- Directions: Rewrite every line of the records below as one numbered list, skipping the blank lines. Leave out the pictures.

- Material shown:
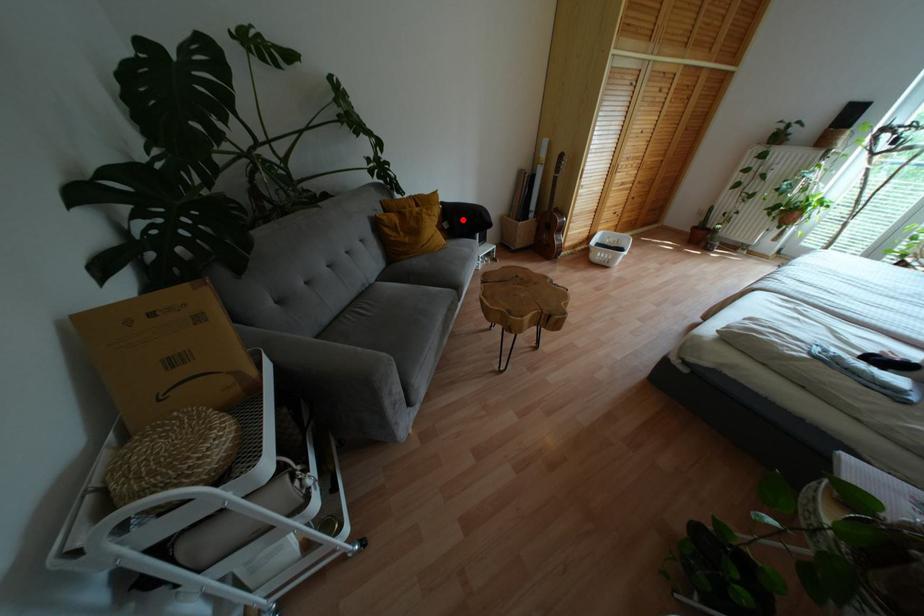
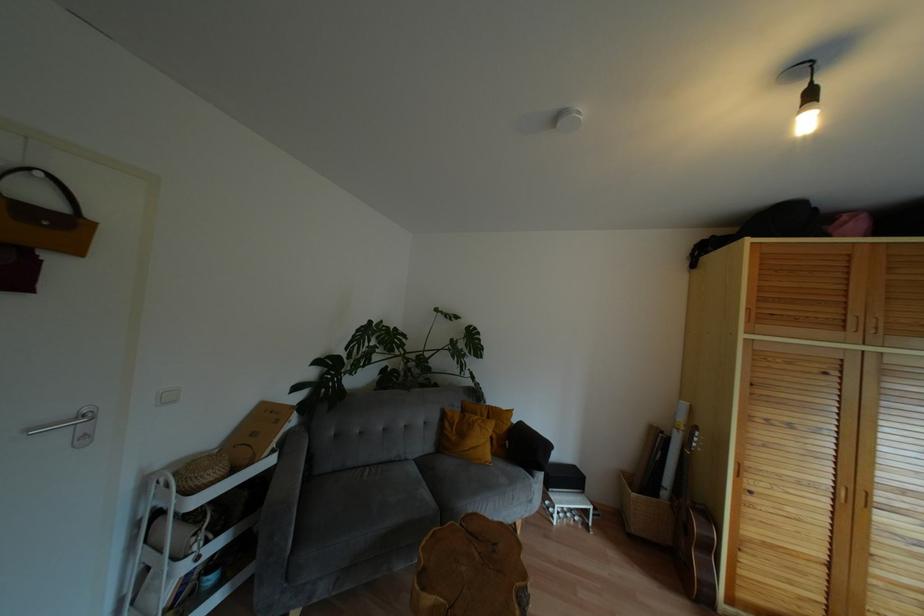
Locate, in the second image, the point that corresponds to the highlighted location in the first image.

(524, 448)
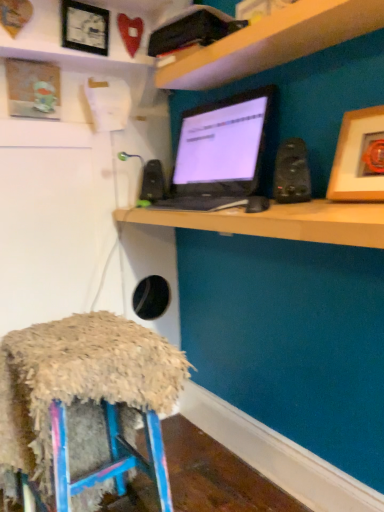
The height and width of the screenshot is (512, 384). What are the coordinates of `vacant region in front of black plastic speaker at upper right, the first speaker positioned from the right` in the screenshot? It's located at (306, 207).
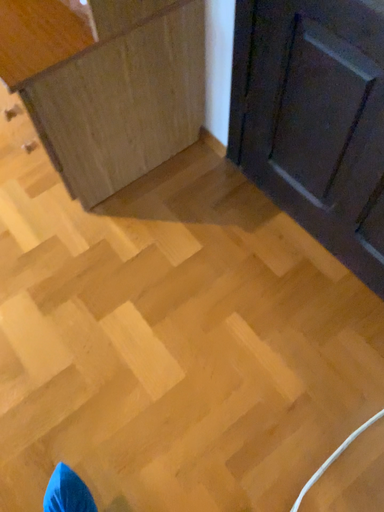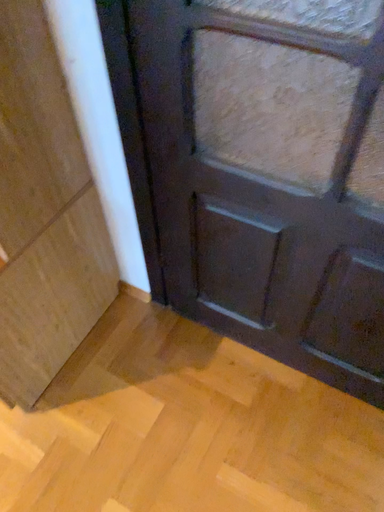
Question: Which way did the camera rotate in the video?

Choices:
 (A) rotated upward
 (B) rotated downward

Answer: (A)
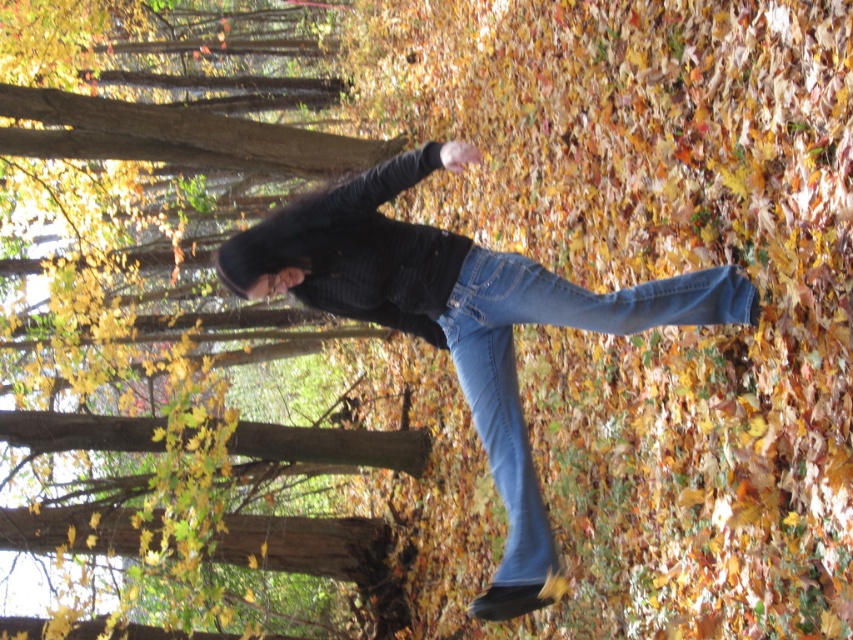
You are trying to find the denim jeans at center and the denim at center in the image. Which one is located to the left?

The denim jeans at center is to the left of denim at center.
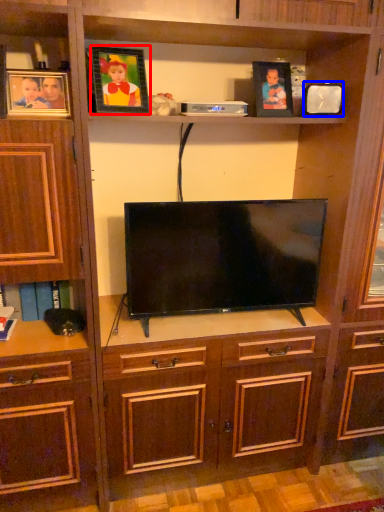
Question: Which object appears farthest to the camera in this image, picture frame (highlighted by a red box) or picture frame (highlighted by a blue box)?

Choices:
 (A) picture frame
 (B) picture frame

Answer: (B)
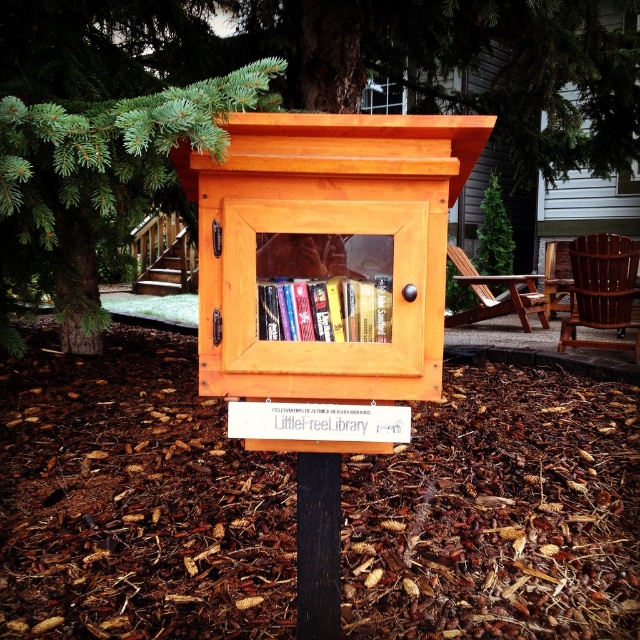
Question: Among these points, which one is farthest from the camera?

Choices:
 (A) (312, 323)
 (B) (328, 493)

Answer: (B)

Question: Which point is closer to the camera?

Choices:
 (A) (22, 140)
 (B) (324, 529)

Answer: (A)

Question: Observing the image, what is the correct spatial positioning of green pine tree at upper center in reference to black wood post at center?

Choices:
 (A) left
 (B) right

Answer: (B)

Question: Which object is the farthest from the green pine tree at upper center?

Choices:
 (A) black wood post at center
 (B) hardcover books at center

Answer: (A)

Question: Can you confirm if green pine tree at upper center is bigger than black wood post at center?

Choices:
 (A) no
 (B) yes

Answer: (B)

Question: Can you confirm if hardcover books at center is positioned to the right of black wood post at center?

Choices:
 (A) no
 (B) yes

Answer: (B)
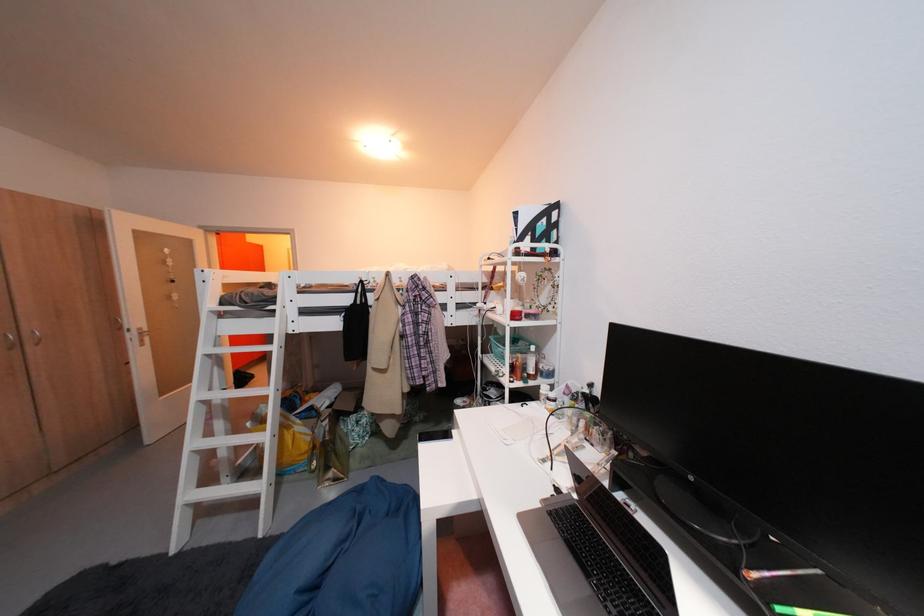
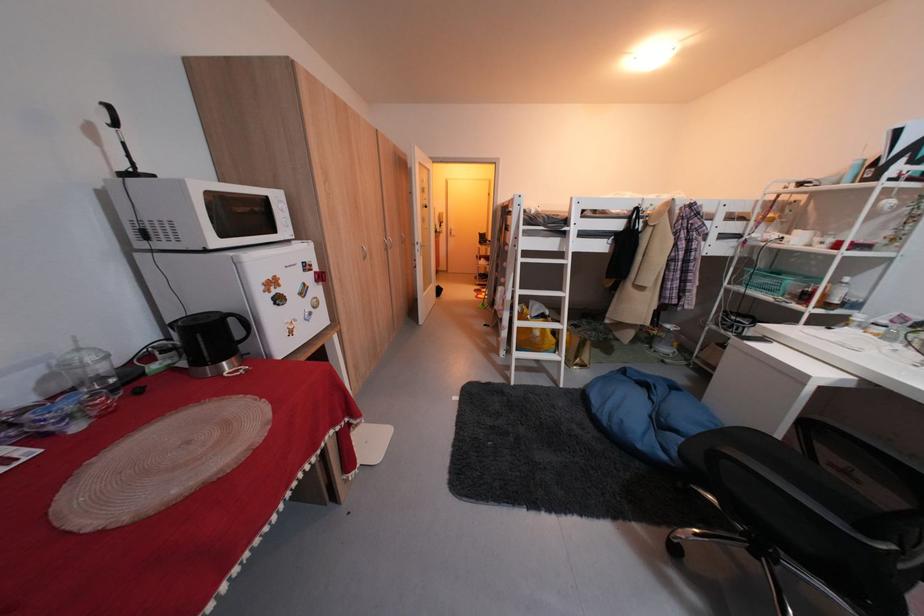
In the second image, find the point that corresponds to [138,331] in the first image.

(428, 245)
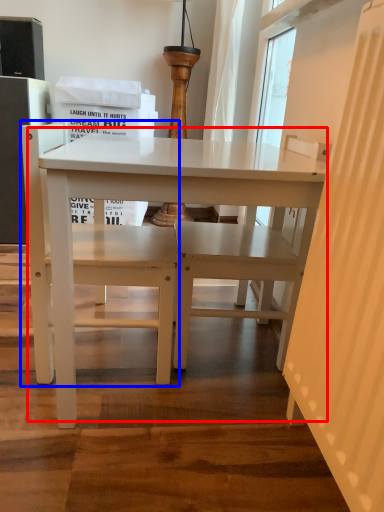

- Answer to the exercise:
1. Locate, in the second image, the point that corresponds to the highlighted location in the first image.
2. (524, 448)
3. The height and width of the screenshot is (512, 384). What are the coordinates of `vacant region in front of black plastic speaker at upper right, the first speaker positioned from the right` in the screenshot? It's located at (306, 207).
4. Question: Which way did the camera rotate in the video?
5. Choices:
6.  (A) rotated upward
7.  (B) rotated downward
8. Answer: (A)
9. You are trying to find the denim jeans at center and the denim at center in the image. Which one is located to the left?
10. The denim jeans at center is to the left of denim at center.
11. Question: Which object appears farthest to the camera in this image, picture frame (highlighted by a red box) or picture frame (highlighted by a blue box)?
12. Choices:
13.  (A) picture frame
14.  (B) picture frame
15. Answer: (B)
16. Question: Among these points, which one is farthest from the camera?
17. Choices:
18.  (A) (312, 323)
19.  (B) (328, 493)
20. Answer: (B)
21. Question: Which point is closer to the camera?
22. Choices:
23.  (A) (22, 140)
24.  (B) (324, 529)
25. Answer: (A)
26. Question: Observing the image, what is the correct spatial positioning of green pine tree at upper center in reference to black wood post at center?
27. Choices:
28.  (A) left
29.  (B) right
30. Answer: (B)
31. Question: Which object is the farthest from the green pine tree at upper center?
32. Choices:
33.  (A) black wood post at center
34.  (B) hardcover books at center
35. Answer: (A)
36. Question: Can you confirm if green pine tree at upper center is bigger than black wood post at center?
37. Choices:
38.  (A) no
39.  (B) yes
40. Answer: (B)
41. Question: Can you confirm if hardcover books at center is positioned to the right of black wood post at center?
42. Choices:
43.  (A) no
44.  (B) yes
45. Answer: (B)
46. In the second image, find the point that corresponds to [138,331] in the first image.
47. (428, 245)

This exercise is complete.